• **Assignment**: The listing is to be printed word for word, pictures omitted.

• **Data excerpt**:
_ _ _ _ _
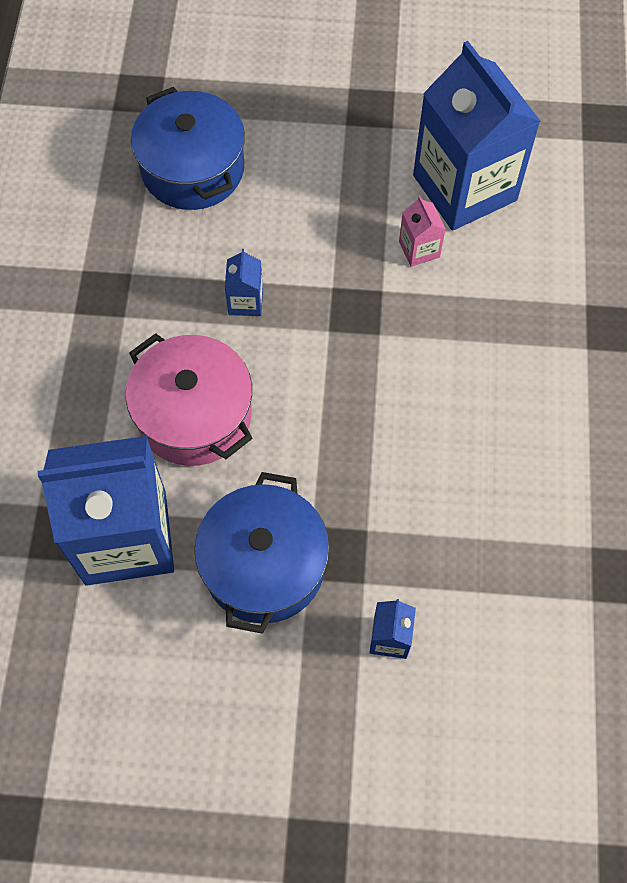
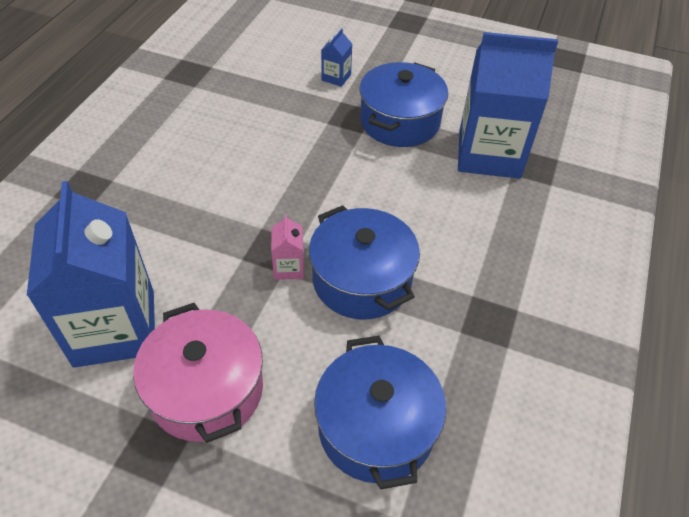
camera: 165 degrees left, 15 degrees down
(194, 415) = (426, 210): pink pot -> pink pot (206, 390)
(245, 301) = (361, 280): blue carton -> blue pot
(419, 249) = (191, 283): pink carton -> pink carton (289, 267)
_ _ _ _ _
• **Solution to this exercise**:
camera: 165 degrees left, 15 degrees down
(194, 415) = (426, 210): pink pot -> pink pot (206, 390)
(245, 301) = (361, 280): blue carton -> blue pot
(419, 249) = (191, 283): pink carton -> pink carton (289, 267)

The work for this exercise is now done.